§ **Brief**
With pictures excluded, retype exactly every line from the one containing "takuguko (turquoise) [201,206]" to the end of the records below.

§ **Listed entries**
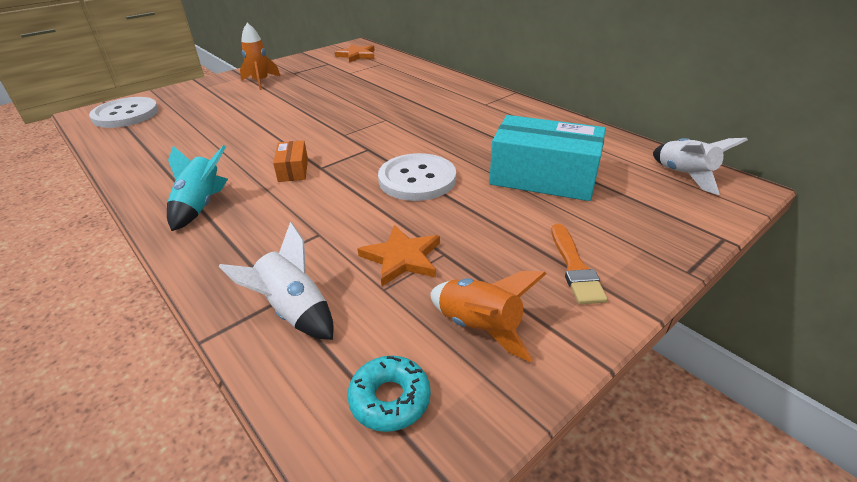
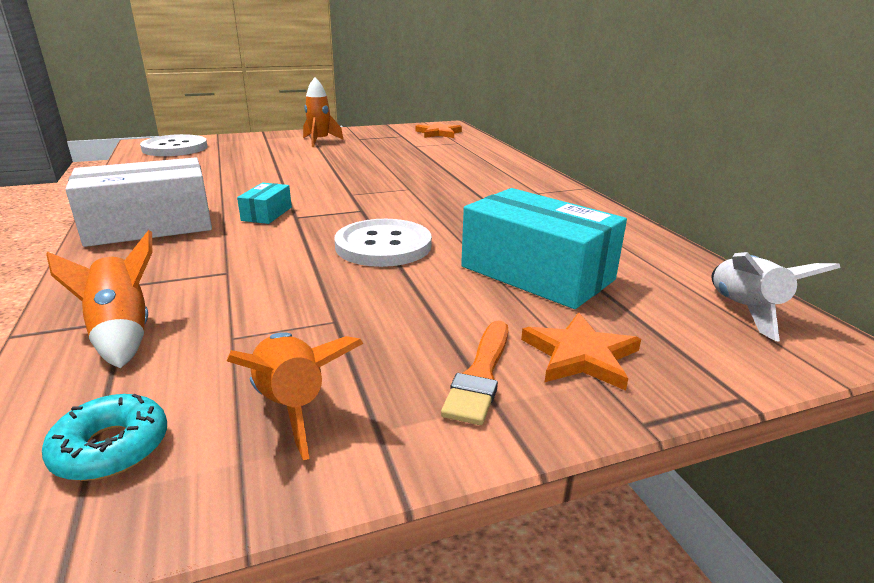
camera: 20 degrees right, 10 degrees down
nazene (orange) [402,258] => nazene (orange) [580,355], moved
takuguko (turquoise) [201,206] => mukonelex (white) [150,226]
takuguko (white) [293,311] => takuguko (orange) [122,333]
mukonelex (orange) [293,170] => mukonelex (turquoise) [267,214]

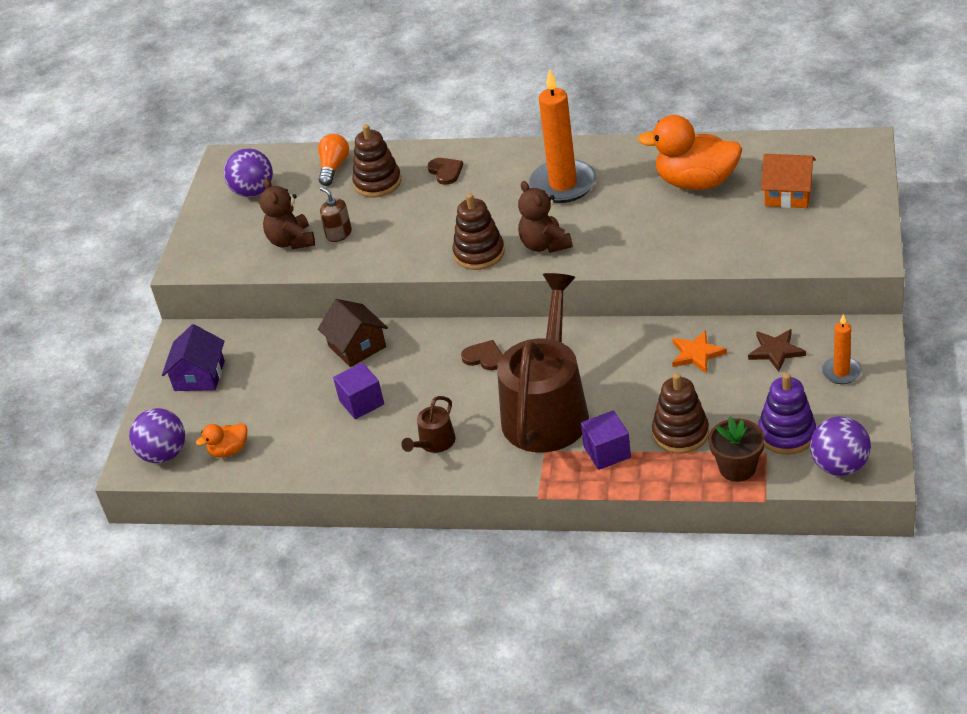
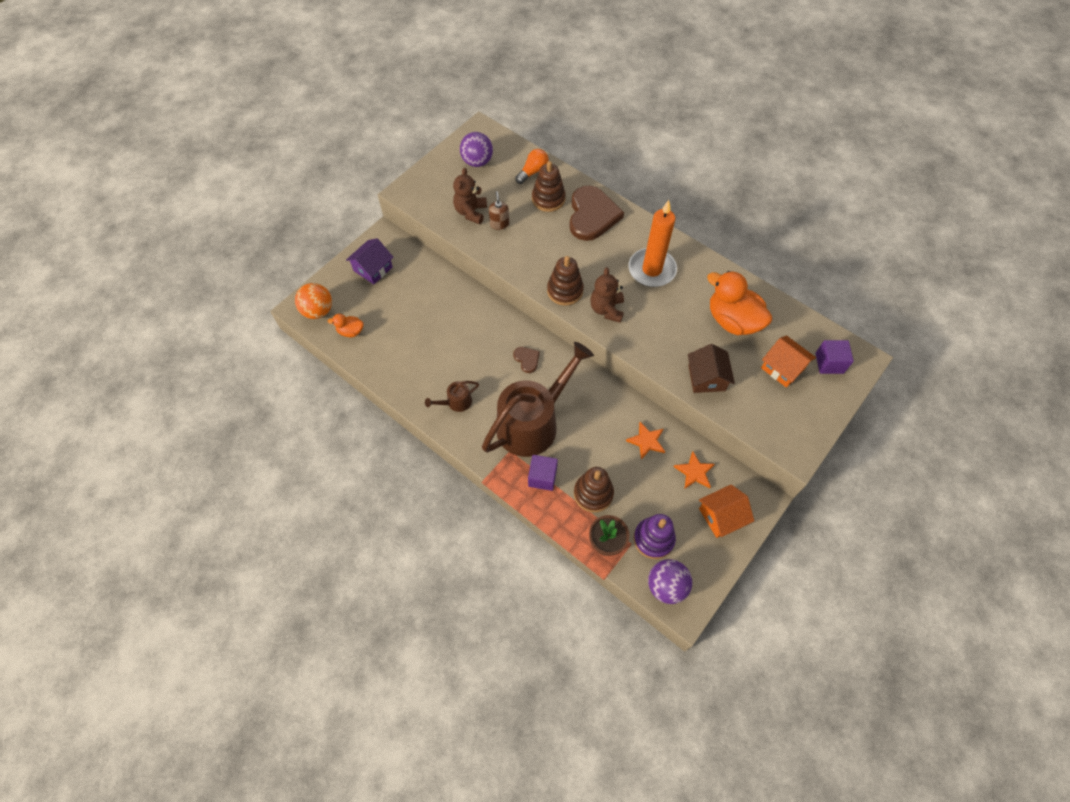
camera: 25 degrees right, 20 degrees up
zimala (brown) [357,346] => zimala (brown) [706,378], moved
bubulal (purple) [361,402] => bubulal (purple) [829,363], moved
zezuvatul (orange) [841,372] => zimala (orange) [721,516]
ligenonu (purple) [164,454] => ligenonu (orange) [318,311]
nazene (brown) [776,351] => nazene (orange) [694,472]
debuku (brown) [445,171] => debuku (brown) [592,215], x2.23

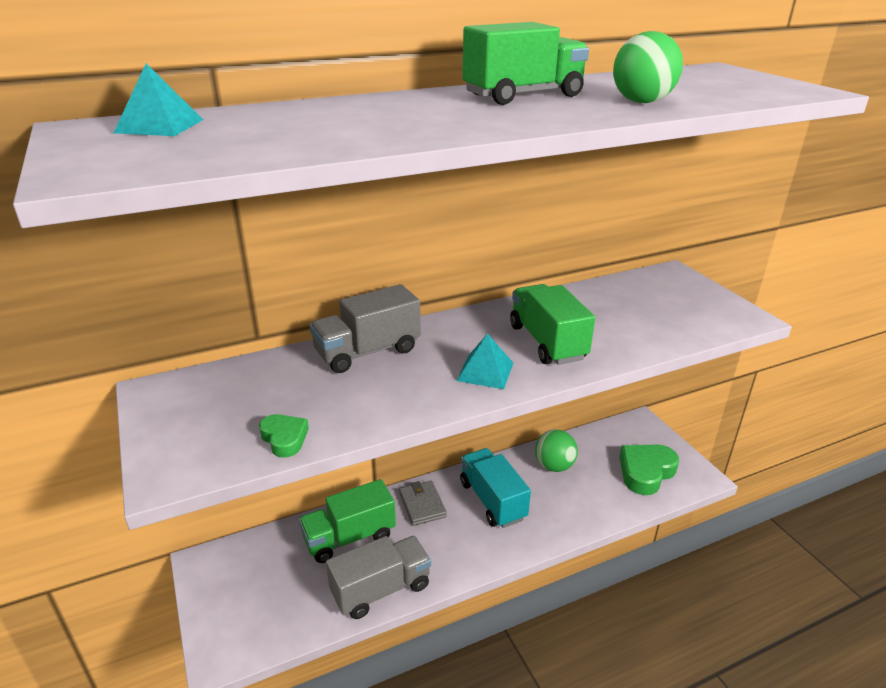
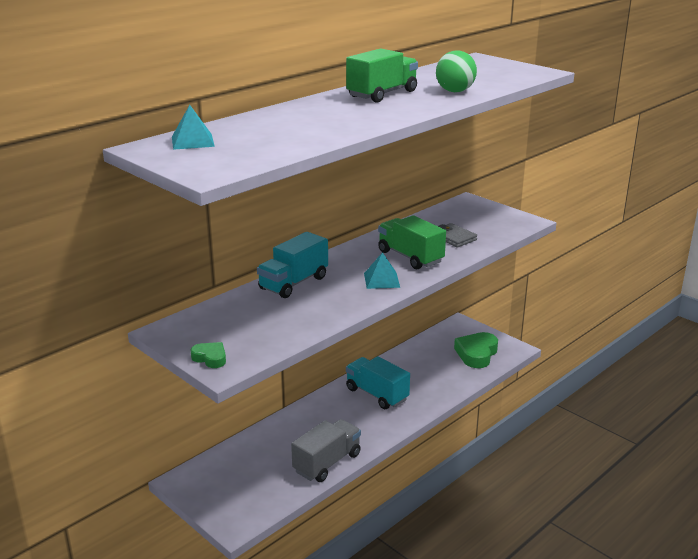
camera: 20 degrees left, 5 degrees down
folibax (green) [349,537] => nothing
ligenonu (green) [554,466] => nothing
debuku (green) [284,438] => debuku (green) [210,358], moved
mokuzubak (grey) [422,505] => mokuzubak (grey) [453,238], moved
folibax (grey) [367,352] => folibax (turquoise) [293,283]

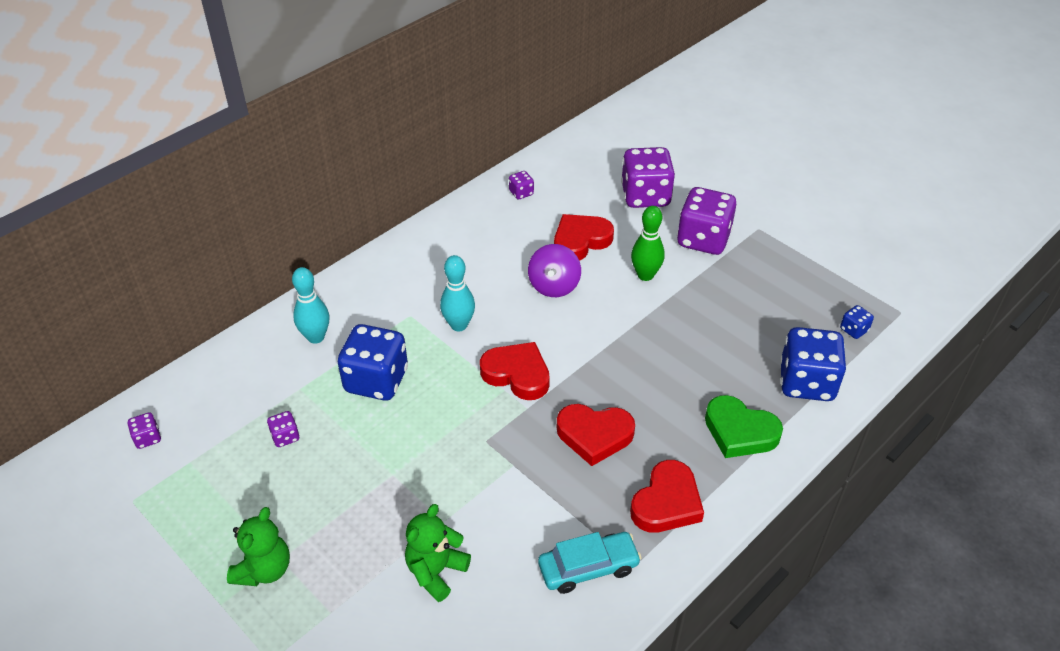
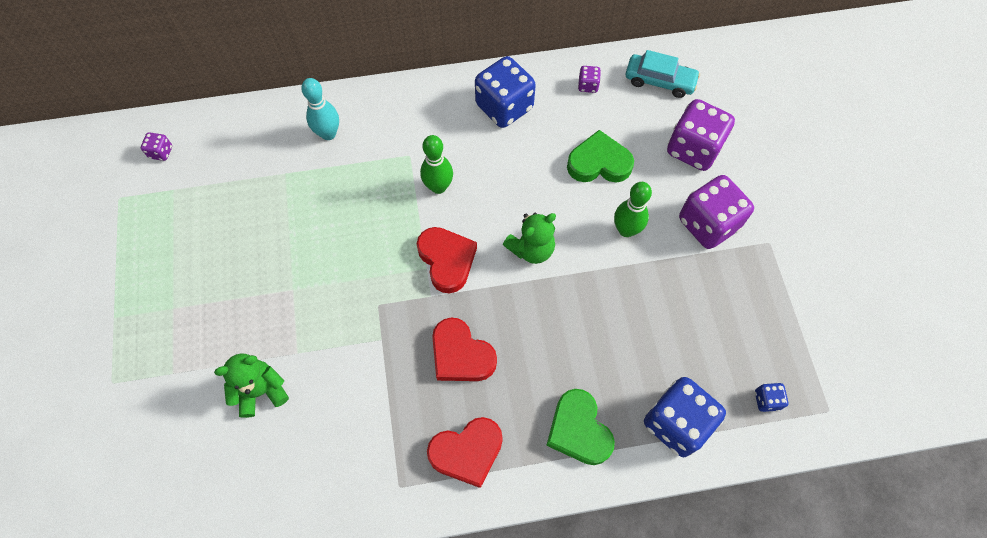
camera: 35 degrees right, 20 degrees up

§ **Response below**
takuguko (turquoise) [201,206] => mukonelex (white) [150,226]
takuguko (white) [293,311] => takuguko (orange) [122,333]
mukonelex (orange) [293,170] => mukonelex (turquoise) [267,214]

camera: 25 degrees right, 20 degrees up
zimala (brown) [357,346] => zimala (brown) [706,378], moved
bubulal (purple) [361,402] => bubulal (purple) [829,363], moved
zezuvatul (orange) [841,372] => zimala (orange) [721,516]
ligenonu (purple) [164,454] => ligenonu (orange) [318,311]
nazene (brown) [776,351] => nazene (orange) [694,472]
debuku (brown) [445,171] => debuku (brown) [592,215], x2.23

camera: 20 degrees left, 5 degrees down
folibax (green) [349,537] => nothing
ligenonu (green) [554,466] => nothing
debuku (green) [284,438] => debuku (green) [210,358], moved
mokuzubak (grey) [422,505] => mokuzubak (grey) [453,238], moved
folibax (grey) [367,352] => folibax (turquoise) [293,283]

camera: 35 degrees right, 20 degrees up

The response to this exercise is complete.